Set problem
Select and copy every line of the data below that contains the string "tuplet". Case counts.
--- start of Data extract ---
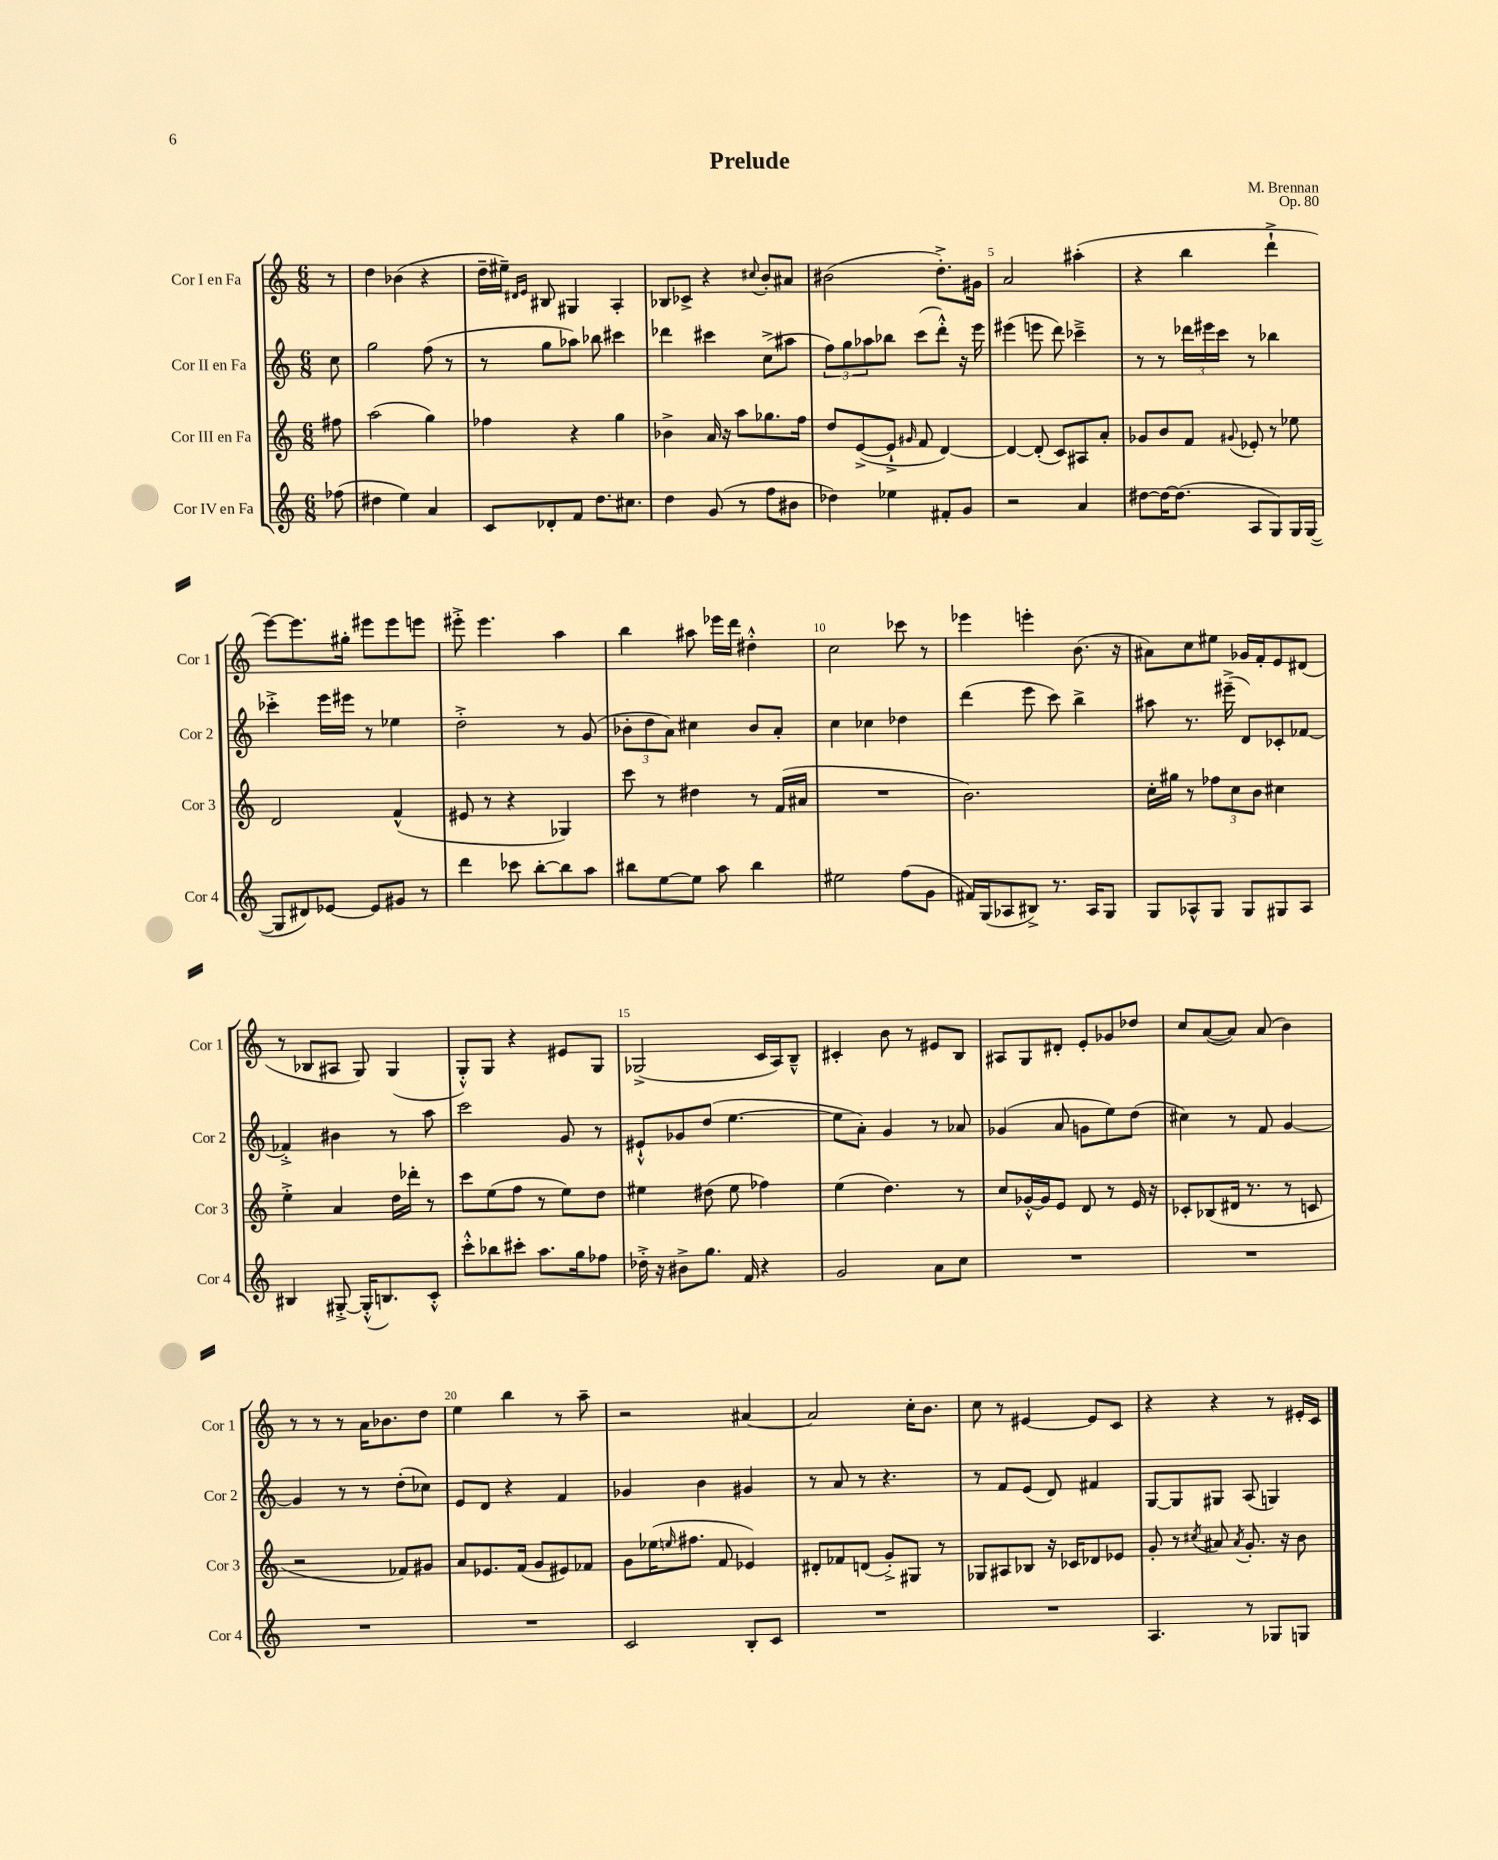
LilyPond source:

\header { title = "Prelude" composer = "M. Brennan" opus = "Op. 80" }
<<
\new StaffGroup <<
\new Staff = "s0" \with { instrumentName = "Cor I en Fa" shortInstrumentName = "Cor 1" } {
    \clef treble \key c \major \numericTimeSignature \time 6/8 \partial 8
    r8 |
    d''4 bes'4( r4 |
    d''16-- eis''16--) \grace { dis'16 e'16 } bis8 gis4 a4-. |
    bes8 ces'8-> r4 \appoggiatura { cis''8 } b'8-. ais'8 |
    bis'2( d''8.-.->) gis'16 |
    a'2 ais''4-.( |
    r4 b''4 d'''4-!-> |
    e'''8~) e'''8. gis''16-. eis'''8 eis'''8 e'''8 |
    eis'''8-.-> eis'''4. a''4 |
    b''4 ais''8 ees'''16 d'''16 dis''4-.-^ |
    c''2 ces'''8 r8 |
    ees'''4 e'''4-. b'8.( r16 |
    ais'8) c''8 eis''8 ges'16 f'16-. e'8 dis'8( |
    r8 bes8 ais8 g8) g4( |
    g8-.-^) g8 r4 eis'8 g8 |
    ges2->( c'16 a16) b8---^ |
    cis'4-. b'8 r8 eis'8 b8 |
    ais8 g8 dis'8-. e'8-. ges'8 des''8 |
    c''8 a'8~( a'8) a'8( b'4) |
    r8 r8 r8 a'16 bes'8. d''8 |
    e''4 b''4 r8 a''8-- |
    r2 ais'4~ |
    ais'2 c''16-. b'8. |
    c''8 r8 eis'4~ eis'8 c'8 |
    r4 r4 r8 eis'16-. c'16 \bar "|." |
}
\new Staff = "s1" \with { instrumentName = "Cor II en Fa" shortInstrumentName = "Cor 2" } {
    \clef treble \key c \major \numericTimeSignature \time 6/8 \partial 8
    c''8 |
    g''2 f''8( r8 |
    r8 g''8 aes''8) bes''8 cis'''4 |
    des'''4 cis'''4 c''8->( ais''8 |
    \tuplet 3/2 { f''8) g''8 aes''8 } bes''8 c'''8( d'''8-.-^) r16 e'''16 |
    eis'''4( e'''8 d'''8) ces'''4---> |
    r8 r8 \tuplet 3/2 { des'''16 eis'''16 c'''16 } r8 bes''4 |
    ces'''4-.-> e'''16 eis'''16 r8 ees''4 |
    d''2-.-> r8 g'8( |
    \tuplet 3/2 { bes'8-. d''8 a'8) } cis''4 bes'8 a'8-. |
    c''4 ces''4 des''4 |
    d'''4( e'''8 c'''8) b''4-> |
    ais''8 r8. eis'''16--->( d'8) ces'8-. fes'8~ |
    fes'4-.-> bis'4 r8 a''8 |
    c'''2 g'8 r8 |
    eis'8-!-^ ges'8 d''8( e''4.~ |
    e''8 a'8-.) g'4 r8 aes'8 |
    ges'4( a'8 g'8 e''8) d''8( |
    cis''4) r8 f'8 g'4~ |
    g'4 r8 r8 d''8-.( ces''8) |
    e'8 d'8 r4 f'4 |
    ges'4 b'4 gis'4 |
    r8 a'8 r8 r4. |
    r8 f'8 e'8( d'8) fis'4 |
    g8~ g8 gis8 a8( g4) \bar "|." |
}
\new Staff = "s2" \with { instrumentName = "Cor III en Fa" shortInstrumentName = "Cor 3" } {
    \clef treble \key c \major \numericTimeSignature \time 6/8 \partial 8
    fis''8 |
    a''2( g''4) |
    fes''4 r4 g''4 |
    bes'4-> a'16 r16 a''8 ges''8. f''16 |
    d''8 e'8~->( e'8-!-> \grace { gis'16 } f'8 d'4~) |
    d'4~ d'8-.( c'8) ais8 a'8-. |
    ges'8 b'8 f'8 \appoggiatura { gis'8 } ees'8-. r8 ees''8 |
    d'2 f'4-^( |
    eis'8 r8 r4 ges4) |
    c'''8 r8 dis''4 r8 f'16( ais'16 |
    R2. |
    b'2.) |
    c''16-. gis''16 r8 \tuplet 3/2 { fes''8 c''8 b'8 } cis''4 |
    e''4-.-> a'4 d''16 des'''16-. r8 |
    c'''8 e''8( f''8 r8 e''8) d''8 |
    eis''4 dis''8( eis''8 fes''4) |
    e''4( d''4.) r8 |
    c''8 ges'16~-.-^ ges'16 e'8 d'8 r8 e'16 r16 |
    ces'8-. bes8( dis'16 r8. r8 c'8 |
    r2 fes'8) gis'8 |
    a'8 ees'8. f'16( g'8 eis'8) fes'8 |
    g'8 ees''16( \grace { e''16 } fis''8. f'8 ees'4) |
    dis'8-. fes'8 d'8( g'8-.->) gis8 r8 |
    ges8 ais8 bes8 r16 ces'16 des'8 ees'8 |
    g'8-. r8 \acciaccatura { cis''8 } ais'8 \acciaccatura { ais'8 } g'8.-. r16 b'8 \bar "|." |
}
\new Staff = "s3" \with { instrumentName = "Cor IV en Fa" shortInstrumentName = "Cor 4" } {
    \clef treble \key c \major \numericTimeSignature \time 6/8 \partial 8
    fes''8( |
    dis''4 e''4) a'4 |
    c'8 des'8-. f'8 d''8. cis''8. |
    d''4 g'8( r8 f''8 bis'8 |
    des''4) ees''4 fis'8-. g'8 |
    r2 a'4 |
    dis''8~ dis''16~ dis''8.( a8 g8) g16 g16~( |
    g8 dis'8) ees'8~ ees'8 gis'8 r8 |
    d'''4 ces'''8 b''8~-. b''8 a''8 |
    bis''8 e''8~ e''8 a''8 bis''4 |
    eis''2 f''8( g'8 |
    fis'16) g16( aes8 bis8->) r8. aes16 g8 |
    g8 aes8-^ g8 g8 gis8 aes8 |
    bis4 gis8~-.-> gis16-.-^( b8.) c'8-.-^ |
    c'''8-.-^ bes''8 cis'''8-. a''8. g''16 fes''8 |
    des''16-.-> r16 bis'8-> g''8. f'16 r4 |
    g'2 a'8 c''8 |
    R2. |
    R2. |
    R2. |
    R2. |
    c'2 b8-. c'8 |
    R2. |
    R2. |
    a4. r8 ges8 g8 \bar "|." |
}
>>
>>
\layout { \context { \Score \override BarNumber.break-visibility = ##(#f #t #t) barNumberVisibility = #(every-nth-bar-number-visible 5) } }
--- end of Data extract ---
Output below
    \tuplet 3/2 { f''8) g''8 aes''8 } bes''8 c'''8( d'''8-.-^) r16 e'''16 |
    r8 r8 \tuplet 3/2 { des'''16 eis'''16 c'''16 } r8 bes''4 |
    \tuplet 3/2 { bes'8-. d''8 a'8) } cis''4 bes'8 a'8-. |
    c''16-. gis''16 r8 \tuplet 3/2 { fes''8 c''8 b'8 } cis''4 |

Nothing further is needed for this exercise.